+++ EXERCISE MATERIAL

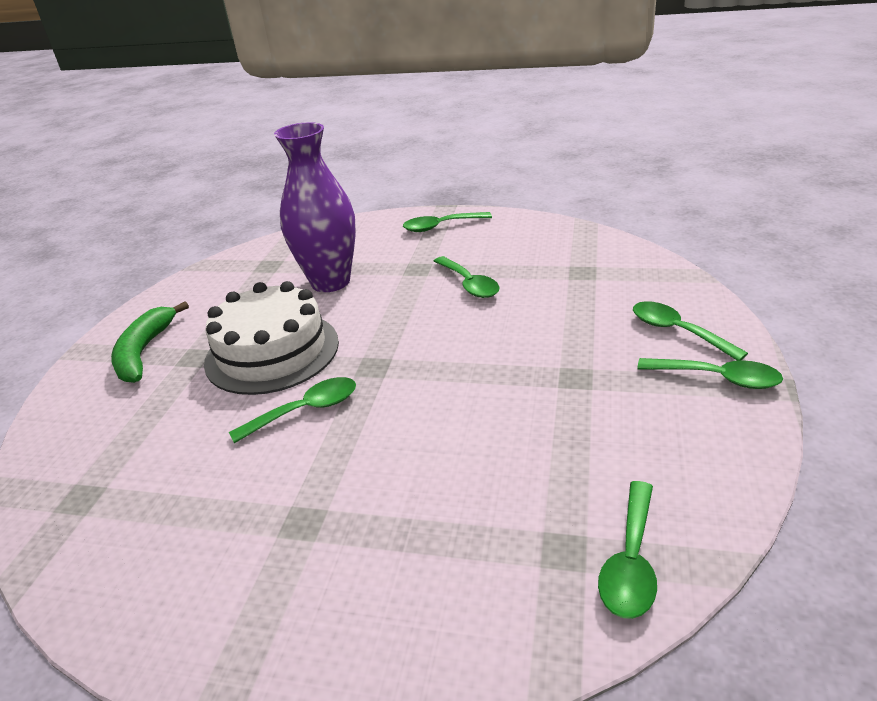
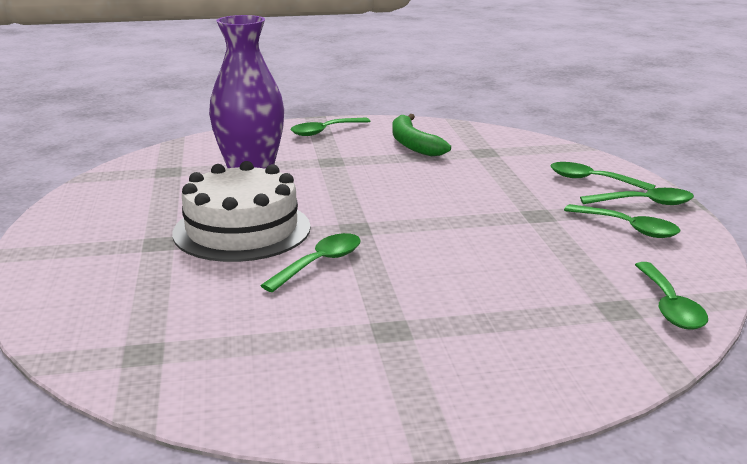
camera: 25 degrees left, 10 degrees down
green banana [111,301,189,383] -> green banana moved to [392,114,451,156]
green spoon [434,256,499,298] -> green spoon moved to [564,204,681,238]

++++++
+++ EXERCISE MATERIAL

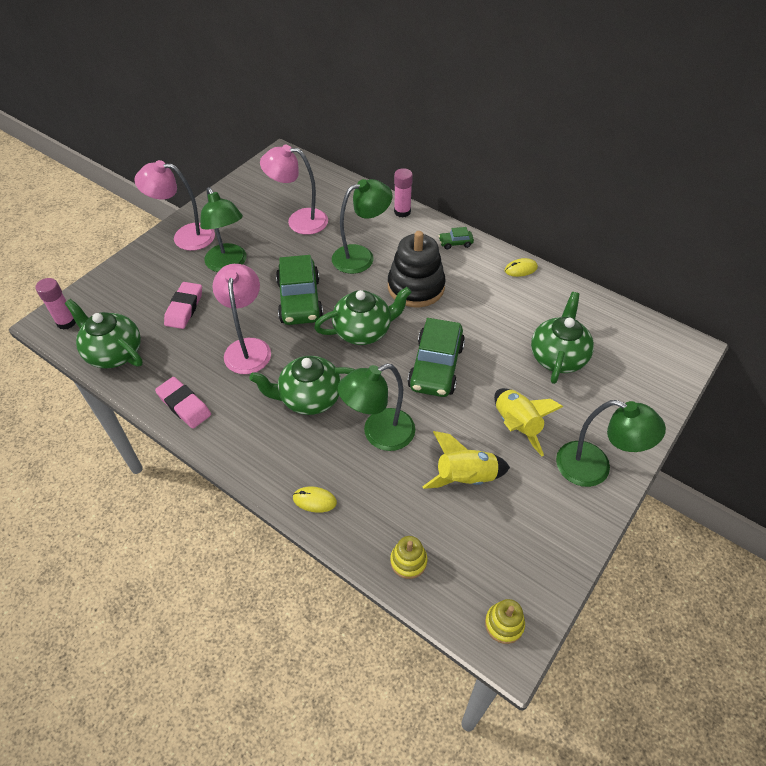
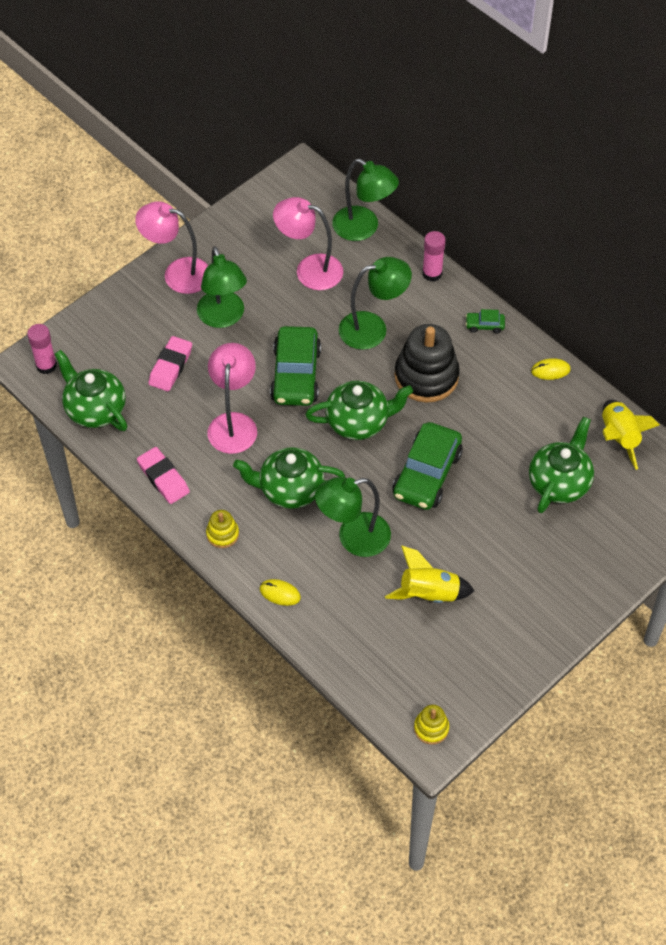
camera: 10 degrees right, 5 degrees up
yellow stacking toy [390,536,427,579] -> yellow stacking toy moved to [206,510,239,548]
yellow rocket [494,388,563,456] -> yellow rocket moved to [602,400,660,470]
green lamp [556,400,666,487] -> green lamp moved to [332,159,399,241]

++++++
+++ EXERCISE MATERIAL

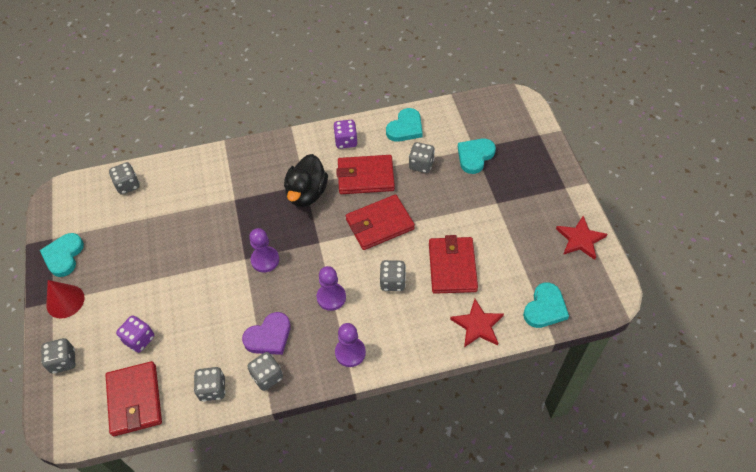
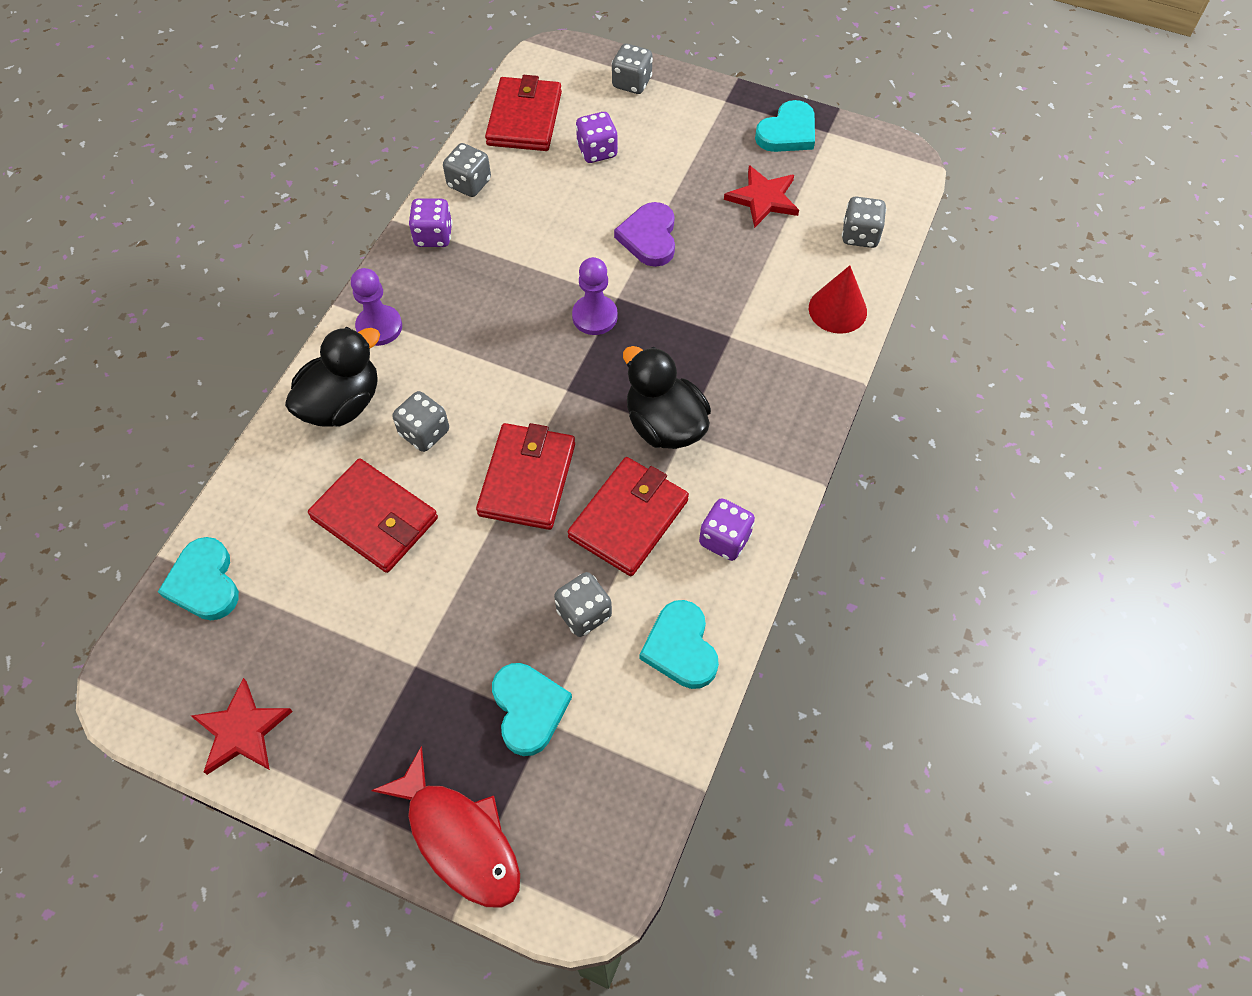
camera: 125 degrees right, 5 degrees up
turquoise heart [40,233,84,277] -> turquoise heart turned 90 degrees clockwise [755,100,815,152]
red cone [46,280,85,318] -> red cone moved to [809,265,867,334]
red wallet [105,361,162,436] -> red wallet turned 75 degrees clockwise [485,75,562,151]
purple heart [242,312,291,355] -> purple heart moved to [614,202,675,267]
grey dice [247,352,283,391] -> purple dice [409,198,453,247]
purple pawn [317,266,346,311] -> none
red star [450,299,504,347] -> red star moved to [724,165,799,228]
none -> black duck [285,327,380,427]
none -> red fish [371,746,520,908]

++++++

** WHAT THIS TASK INVOLVES **
Could you restate word for word the lines above from the one containing "red star [450,299,504,347]" through the one containing "none -> red fish [371,746,520,908]", both included, and nothing else?

** ANSWER SECTION **
red star [450,299,504,347] -> red star moved to [724,165,799,228]
none -> black duck [285,327,380,427]
none -> red fish [371,746,520,908]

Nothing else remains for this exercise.